What to do: The lines you return should be those containing the string "grey", taken from the data below.
____ Exercise inputs
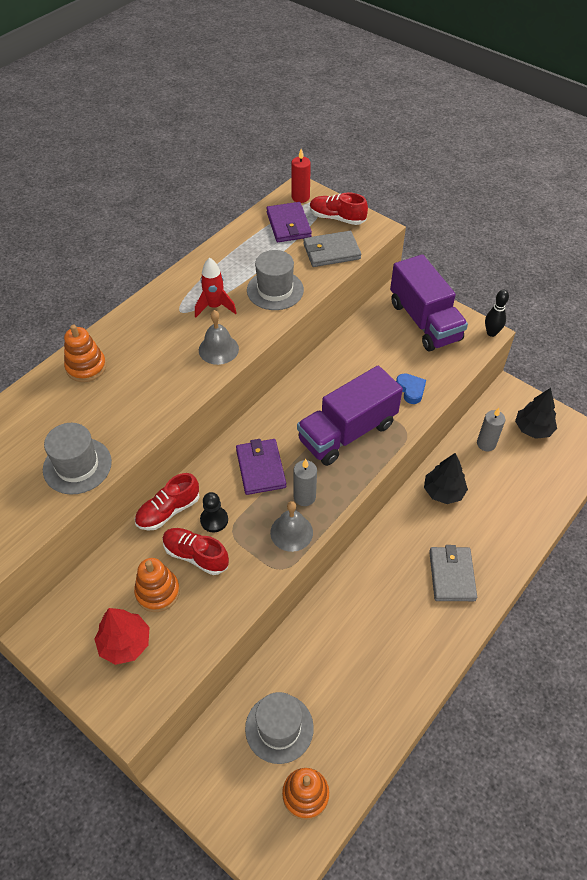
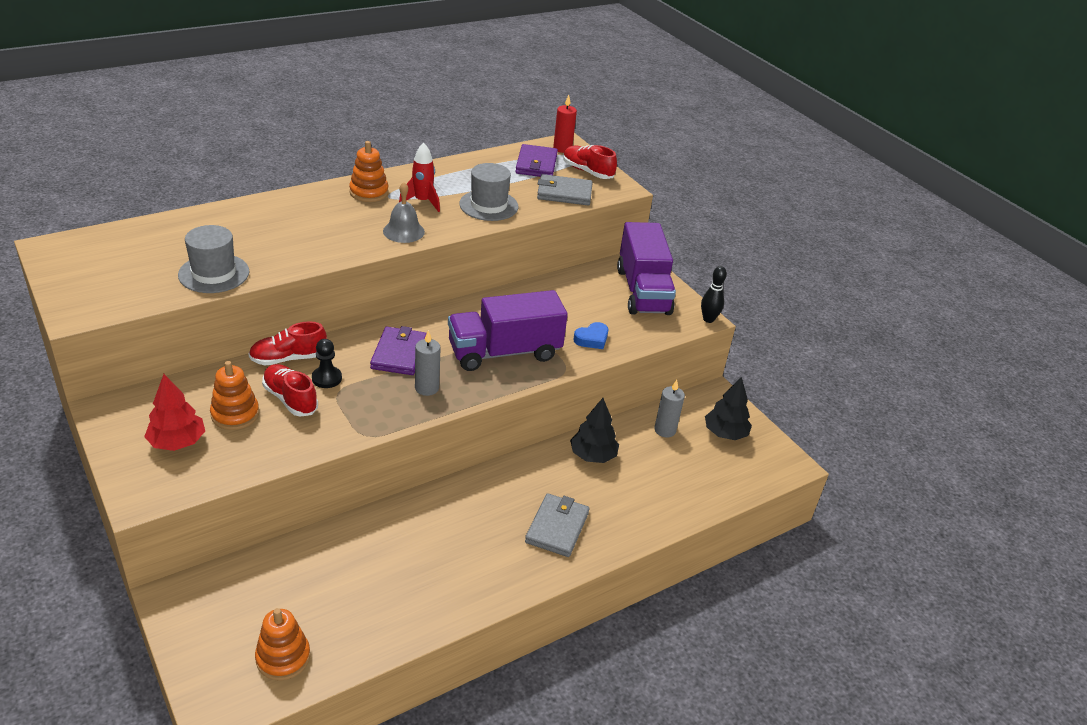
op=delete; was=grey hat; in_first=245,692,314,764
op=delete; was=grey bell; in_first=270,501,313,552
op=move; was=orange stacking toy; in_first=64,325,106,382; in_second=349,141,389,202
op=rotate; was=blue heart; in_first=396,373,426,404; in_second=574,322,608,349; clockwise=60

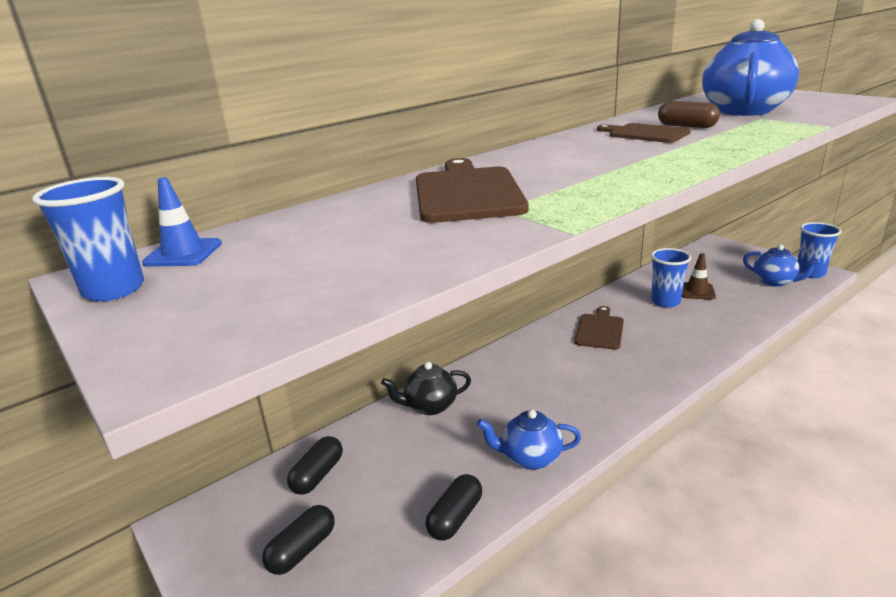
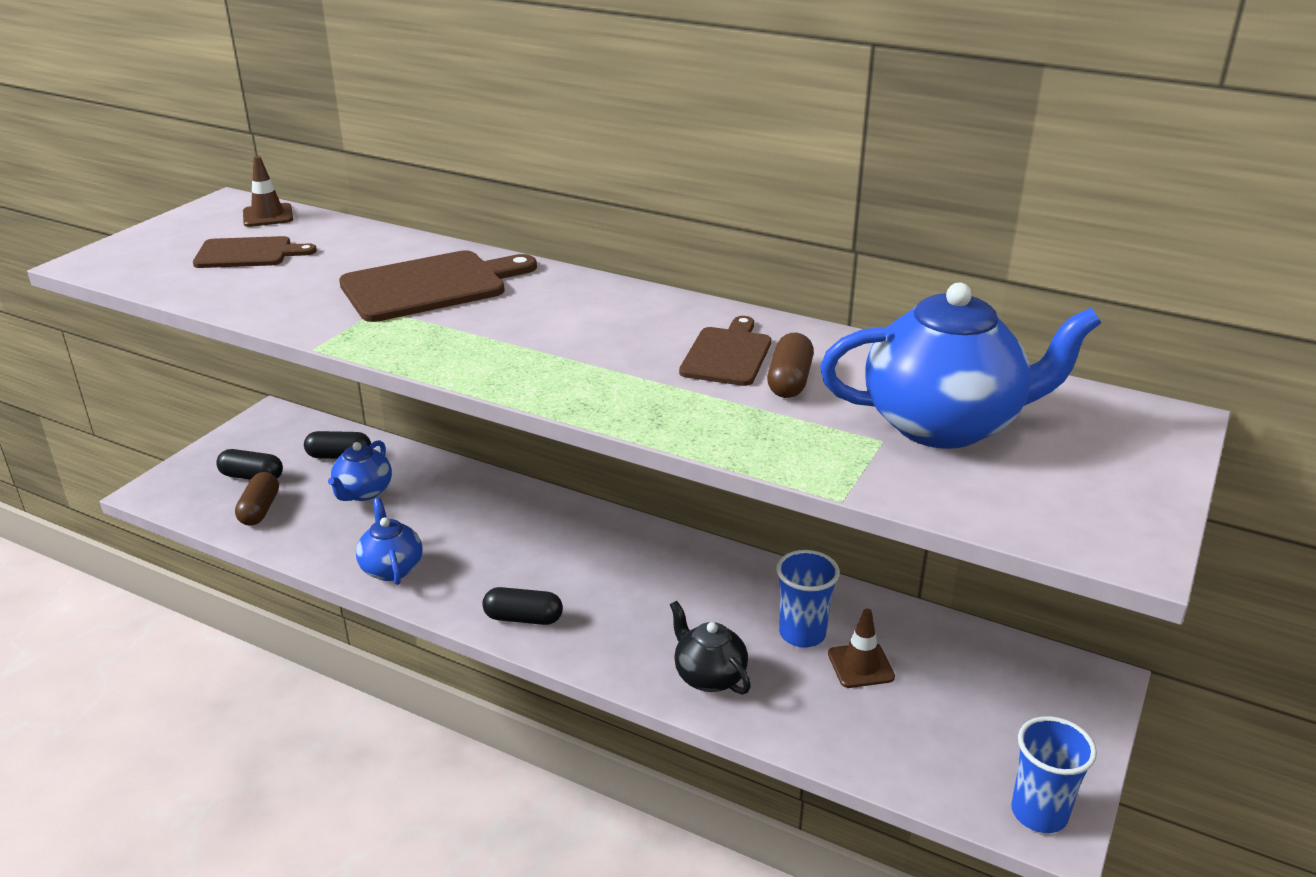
op=delete; was=blue cup; in_first=32,177,144,302
op=insert; now=brown capsule; in_second=235,472,279,526
op=move; was=black teapot; in_first=381,362,471,415; in_second=670,601,751,695
op=move; was=black capsule; in_first=425,474,482,541; in_second=482,587,563,625
op=move; was=brown cutting board; in_first=575,306,624,349; in_second=193,236,317,268
op=move; was=blue teapot; in_first=743,245,820,287; in_second=328,440,392,501
op=recolor; was=blue traffic cone; now=brown traffic cone; in_first=142,177,222,267; in_second=243,156,293,227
________
Exercise result:
op=delete; was=grey hat; in_first=245,692,314,764
op=delete; was=grey bell; in_first=270,501,313,552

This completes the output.